Requirements — Recast the entries below as a numbered list. Begin at the line that contains "red semicircle: moved 3 px right, 1 px down", continue through the final entry, and leave out the picture lines and any blank lines.

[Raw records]
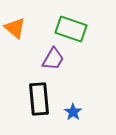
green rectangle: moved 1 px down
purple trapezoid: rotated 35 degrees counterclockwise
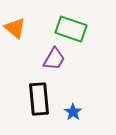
purple trapezoid: moved 1 px right
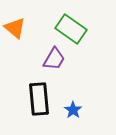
green rectangle: rotated 16 degrees clockwise
blue star: moved 2 px up
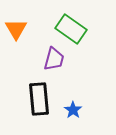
orange triangle: moved 1 px right, 1 px down; rotated 20 degrees clockwise
purple trapezoid: rotated 15 degrees counterclockwise
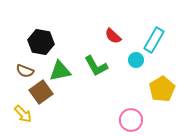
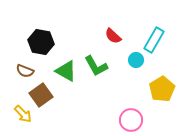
green triangle: moved 6 px right; rotated 40 degrees clockwise
brown square: moved 3 px down
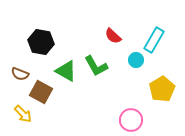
brown semicircle: moved 5 px left, 3 px down
brown square: moved 3 px up; rotated 25 degrees counterclockwise
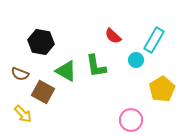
green L-shape: rotated 20 degrees clockwise
brown square: moved 2 px right
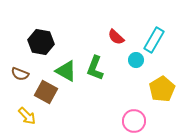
red semicircle: moved 3 px right, 1 px down
green L-shape: moved 1 px left, 2 px down; rotated 30 degrees clockwise
brown square: moved 3 px right
yellow arrow: moved 4 px right, 2 px down
pink circle: moved 3 px right, 1 px down
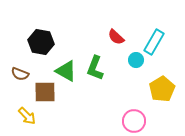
cyan rectangle: moved 2 px down
brown square: moved 1 px left; rotated 30 degrees counterclockwise
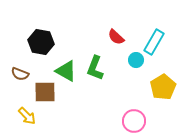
yellow pentagon: moved 1 px right, 2 px up
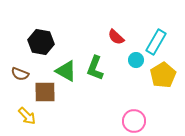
cyan rectangle: moved 2 px right
yellow pentagon: moved 12 px up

Solution to the exercise —
1. red semicircle: moved 3 px right, 1 px down
2. green L-shape: moved 1 px left, 2 px down; rotated 30 degrees clockwise
3. brown square: moved 3 px right
4. yellow arrow: moved 4 px right, 2 px down
5. pink circle: moved 3 px right, 1 px down
6. cyan rectangle: moved 2 px down
7. brown square: moved 1 px left; rotated 30 degrees counterclockwise
8. yellow pentagon: moved 1 px right, 2 px up
9. cyan rectangle: moved 2 px right
10. yellow pentagon: moved 12 px up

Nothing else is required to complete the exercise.